Dataset excerpts:

+ + + + +

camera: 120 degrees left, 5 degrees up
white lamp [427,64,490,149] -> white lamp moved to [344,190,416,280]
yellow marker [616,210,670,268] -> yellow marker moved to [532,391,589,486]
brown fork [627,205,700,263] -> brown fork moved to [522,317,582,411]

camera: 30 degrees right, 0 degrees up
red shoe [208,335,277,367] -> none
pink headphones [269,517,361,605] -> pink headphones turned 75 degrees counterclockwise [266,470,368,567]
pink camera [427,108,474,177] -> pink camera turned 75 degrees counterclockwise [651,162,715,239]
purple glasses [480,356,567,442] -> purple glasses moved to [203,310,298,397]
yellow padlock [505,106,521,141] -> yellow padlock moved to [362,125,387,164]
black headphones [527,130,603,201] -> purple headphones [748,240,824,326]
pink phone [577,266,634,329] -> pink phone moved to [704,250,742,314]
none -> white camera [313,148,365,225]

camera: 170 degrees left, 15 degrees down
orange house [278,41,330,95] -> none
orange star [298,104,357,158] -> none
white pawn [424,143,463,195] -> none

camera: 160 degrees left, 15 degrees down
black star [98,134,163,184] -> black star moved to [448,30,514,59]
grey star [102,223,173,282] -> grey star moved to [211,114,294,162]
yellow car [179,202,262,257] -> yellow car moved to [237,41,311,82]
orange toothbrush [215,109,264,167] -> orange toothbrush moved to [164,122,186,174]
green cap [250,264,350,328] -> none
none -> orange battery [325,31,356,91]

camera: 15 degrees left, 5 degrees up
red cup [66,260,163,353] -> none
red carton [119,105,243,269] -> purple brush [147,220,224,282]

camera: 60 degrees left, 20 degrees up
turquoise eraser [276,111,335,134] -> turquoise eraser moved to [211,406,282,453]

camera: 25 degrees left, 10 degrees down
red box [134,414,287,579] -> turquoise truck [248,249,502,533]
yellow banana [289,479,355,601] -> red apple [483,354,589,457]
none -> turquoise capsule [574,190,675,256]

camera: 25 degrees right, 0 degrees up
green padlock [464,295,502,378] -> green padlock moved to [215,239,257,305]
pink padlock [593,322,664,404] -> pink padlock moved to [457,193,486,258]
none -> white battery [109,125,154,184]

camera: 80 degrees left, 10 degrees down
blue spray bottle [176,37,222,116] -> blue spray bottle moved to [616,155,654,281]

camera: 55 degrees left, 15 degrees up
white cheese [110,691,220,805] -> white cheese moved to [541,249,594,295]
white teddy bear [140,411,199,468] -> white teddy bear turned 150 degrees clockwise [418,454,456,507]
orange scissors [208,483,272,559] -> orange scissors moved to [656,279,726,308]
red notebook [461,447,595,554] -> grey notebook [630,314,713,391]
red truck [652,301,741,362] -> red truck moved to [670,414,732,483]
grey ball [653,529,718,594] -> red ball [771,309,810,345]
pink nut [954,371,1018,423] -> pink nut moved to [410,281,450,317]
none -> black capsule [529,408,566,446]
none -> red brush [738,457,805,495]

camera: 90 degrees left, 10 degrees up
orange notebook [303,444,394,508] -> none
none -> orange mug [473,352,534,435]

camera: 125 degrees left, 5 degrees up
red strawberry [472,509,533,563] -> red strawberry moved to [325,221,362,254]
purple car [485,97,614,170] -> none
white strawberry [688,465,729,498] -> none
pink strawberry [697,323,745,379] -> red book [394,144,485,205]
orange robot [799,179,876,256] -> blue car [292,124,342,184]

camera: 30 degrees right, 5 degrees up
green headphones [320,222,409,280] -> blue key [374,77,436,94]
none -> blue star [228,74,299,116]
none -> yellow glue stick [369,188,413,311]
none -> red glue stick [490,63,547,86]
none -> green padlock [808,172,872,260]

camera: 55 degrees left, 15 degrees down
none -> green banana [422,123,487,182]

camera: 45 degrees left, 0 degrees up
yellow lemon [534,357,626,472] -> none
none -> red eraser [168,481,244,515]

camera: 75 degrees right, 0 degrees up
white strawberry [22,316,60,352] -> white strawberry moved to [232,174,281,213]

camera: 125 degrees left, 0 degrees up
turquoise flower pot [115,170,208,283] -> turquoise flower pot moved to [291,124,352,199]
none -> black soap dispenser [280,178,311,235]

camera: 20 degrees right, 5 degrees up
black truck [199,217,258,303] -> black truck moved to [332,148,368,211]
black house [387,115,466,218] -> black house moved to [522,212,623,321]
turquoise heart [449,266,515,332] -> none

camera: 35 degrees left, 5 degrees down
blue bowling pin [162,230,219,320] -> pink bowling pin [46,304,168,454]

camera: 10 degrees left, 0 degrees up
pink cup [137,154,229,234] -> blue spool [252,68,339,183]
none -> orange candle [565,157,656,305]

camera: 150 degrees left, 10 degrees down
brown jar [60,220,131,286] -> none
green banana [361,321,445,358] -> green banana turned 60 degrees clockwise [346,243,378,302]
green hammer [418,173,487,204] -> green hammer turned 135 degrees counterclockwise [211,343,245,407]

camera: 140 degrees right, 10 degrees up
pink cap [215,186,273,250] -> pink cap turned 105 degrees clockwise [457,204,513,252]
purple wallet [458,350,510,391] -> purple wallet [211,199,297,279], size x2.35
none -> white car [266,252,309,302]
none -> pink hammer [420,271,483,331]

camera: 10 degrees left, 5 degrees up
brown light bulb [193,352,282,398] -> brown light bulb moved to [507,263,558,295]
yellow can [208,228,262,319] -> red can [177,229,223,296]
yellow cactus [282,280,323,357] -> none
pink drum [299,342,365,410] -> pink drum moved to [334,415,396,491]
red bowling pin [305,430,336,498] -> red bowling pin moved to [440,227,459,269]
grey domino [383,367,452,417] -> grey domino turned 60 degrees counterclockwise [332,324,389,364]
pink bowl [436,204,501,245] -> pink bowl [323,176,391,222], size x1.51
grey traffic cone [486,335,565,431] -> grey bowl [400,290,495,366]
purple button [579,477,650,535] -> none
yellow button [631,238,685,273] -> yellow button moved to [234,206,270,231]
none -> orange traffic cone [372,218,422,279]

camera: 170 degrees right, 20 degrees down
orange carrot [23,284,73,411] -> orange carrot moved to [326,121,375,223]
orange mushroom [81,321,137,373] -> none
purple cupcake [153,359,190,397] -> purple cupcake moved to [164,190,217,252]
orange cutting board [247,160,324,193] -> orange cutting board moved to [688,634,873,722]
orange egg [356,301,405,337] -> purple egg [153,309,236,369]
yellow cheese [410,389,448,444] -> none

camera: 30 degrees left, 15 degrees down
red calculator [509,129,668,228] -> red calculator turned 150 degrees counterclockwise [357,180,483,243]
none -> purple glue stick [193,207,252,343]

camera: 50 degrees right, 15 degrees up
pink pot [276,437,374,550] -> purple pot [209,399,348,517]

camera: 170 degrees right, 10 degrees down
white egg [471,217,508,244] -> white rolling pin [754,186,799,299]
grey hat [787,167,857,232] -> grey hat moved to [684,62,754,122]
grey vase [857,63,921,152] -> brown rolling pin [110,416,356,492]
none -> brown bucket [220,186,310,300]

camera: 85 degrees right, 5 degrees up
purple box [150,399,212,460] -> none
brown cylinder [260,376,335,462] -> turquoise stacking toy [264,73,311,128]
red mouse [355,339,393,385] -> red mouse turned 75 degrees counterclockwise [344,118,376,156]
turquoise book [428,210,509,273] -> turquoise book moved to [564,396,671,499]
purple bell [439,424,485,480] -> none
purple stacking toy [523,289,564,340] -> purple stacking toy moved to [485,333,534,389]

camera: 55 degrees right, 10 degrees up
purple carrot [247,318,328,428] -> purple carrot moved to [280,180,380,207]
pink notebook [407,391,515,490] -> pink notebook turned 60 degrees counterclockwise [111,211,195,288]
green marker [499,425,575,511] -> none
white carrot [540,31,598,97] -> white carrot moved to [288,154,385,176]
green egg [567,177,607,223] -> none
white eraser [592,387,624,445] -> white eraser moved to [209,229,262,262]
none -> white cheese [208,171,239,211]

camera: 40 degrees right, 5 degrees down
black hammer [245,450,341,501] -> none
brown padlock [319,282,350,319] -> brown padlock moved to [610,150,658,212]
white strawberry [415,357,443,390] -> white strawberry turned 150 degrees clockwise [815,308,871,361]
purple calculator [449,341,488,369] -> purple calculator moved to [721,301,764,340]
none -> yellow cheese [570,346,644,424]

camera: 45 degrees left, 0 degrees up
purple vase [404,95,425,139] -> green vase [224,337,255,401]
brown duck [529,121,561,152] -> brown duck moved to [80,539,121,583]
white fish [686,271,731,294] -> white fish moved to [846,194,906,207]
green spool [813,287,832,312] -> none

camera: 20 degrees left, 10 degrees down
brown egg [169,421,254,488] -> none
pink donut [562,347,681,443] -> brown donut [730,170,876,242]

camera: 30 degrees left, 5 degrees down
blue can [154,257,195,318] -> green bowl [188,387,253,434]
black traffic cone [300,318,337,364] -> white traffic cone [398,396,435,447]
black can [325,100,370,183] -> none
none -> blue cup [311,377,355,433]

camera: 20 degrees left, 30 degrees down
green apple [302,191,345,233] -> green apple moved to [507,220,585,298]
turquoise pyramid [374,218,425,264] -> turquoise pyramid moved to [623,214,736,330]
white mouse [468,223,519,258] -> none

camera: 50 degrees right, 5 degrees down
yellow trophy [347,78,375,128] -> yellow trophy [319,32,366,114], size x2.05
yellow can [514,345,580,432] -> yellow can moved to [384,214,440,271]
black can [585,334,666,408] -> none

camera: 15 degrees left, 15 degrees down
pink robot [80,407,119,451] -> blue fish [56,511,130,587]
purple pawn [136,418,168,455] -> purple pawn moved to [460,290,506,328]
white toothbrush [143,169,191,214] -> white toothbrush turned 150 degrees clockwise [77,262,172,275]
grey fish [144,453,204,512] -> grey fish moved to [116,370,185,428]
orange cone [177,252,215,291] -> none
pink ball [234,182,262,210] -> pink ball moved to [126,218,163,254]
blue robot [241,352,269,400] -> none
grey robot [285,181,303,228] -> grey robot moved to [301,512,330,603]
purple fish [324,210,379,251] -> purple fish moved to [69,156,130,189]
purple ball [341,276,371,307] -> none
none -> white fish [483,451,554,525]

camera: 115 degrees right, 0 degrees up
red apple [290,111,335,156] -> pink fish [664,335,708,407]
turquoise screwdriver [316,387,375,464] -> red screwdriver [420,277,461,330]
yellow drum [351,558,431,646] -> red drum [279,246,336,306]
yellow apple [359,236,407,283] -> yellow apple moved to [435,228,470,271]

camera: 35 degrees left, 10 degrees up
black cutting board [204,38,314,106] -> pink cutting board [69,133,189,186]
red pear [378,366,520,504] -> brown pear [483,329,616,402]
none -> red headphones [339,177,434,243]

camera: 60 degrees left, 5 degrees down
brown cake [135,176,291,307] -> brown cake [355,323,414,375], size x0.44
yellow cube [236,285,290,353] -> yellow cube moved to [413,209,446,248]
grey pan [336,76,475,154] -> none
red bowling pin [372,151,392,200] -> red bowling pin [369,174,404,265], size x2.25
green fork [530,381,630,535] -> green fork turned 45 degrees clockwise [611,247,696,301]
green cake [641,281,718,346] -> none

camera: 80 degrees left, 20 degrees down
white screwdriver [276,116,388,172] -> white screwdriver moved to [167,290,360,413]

+ + + + +

- **To-do item**:
Whenever a line in the entries above includes the word "marker", pull that line out.

- **Task answer**:
yellow marker [616,210,670,268] -> yellow marker moved to [532,391,589,486]
green marker [499,425,575,511] -> none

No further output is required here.